Your output should be the line with "C211: 33uF (plus" followed by every remaining line of the entries, reproduced exactly.

-- EXCERPTED RECORDS follows --

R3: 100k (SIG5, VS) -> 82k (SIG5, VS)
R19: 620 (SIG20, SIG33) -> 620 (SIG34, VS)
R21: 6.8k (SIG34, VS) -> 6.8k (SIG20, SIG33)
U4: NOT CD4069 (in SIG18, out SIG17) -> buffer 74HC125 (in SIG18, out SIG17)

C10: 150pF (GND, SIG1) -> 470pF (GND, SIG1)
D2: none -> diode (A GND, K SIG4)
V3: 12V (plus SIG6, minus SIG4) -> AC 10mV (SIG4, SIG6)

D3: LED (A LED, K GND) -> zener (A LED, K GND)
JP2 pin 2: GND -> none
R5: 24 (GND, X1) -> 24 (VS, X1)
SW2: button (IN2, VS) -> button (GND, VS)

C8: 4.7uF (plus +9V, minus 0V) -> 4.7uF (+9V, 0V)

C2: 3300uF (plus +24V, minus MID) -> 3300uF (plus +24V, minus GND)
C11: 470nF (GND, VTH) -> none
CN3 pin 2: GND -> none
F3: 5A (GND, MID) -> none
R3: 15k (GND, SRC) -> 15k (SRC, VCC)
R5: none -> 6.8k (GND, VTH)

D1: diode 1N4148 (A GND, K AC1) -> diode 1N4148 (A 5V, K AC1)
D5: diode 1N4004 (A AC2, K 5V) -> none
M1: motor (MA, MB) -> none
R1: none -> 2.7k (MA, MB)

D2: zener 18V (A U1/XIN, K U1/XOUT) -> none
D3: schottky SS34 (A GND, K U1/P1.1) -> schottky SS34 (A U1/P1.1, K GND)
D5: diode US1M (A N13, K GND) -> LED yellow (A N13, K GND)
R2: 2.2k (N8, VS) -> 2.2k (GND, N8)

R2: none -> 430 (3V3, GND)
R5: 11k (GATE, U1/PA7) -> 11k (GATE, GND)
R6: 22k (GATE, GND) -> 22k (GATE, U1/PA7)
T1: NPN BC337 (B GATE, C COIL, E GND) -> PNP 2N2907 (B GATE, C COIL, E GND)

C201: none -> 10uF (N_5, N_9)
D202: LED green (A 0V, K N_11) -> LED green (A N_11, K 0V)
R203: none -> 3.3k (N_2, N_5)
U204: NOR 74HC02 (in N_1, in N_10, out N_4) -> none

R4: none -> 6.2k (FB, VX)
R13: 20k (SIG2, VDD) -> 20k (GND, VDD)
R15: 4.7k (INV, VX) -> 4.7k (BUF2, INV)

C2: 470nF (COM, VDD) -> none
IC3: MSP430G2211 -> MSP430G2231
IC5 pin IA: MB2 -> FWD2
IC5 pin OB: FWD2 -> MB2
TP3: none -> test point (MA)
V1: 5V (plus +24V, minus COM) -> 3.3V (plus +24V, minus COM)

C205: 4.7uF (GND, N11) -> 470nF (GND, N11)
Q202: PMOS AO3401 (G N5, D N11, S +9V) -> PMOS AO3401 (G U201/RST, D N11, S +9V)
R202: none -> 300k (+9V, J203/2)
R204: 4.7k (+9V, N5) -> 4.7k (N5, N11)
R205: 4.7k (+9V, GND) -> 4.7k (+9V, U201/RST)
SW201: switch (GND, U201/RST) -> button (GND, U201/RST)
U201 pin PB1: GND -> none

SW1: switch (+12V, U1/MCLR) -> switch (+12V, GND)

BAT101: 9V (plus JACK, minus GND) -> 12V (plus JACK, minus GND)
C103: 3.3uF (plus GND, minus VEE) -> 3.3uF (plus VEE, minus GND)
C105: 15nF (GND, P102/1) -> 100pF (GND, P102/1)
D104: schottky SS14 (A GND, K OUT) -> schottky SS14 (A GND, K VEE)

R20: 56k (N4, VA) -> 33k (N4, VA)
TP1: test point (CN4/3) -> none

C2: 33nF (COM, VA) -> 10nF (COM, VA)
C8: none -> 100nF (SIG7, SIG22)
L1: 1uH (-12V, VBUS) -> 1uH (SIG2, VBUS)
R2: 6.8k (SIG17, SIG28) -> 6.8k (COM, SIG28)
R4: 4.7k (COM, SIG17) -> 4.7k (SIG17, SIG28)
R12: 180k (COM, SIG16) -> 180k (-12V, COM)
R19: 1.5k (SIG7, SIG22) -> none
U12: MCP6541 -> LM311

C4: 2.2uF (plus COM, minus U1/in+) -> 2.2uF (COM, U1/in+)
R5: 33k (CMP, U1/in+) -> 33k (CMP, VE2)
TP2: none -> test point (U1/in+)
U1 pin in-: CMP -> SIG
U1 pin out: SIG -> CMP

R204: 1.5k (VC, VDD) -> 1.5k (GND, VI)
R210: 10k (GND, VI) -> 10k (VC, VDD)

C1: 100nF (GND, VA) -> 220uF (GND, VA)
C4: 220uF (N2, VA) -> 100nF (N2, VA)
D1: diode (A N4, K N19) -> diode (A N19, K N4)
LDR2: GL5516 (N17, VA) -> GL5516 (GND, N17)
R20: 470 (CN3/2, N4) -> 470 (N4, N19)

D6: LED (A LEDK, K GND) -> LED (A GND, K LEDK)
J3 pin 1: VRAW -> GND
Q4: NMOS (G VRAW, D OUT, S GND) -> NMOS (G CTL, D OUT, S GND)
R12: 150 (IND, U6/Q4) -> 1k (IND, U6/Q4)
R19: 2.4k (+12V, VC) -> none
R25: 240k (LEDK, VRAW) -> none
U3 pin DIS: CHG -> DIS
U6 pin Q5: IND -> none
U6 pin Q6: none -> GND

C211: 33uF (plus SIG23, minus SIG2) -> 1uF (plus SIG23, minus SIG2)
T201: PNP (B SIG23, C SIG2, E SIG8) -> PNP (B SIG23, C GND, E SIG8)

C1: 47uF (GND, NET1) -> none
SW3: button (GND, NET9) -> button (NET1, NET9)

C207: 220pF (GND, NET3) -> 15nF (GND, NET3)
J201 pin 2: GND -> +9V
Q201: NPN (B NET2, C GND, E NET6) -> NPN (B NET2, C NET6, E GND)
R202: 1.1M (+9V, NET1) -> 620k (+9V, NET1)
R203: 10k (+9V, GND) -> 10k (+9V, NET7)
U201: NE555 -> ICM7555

-- EXCERPTED RECORDS concluded --

> OUTPUT FOR THIS TASK:
C211: 33uF (plus SIG23, minus SIG2) -> 1uF (plus SIG23, minus SIG2)
T201: PNP (B SIG23, C SIG2, E SIG8) -> PNP (B SIG23, C GND, E SIG8)

C1: 47uF (GND, NET1) -> none
SW3: button (GND, NET9) -> button (NET1, NET9)

C207: 220pF (GND, NET3) -> 15nF (GND, NET3)
J201 pin 2: GND -> +9V
Q201: NPN (B NET2, C GND, E NET6) -> NPN (B NET2, C NET6, E GND)
R202: 1.1M (+9V, NET1) -> 620k (+9V, NET1)
R203: 10k (+9V, GND) -> 10k (+9V, NET7)
U201: NE555 -> ICM7555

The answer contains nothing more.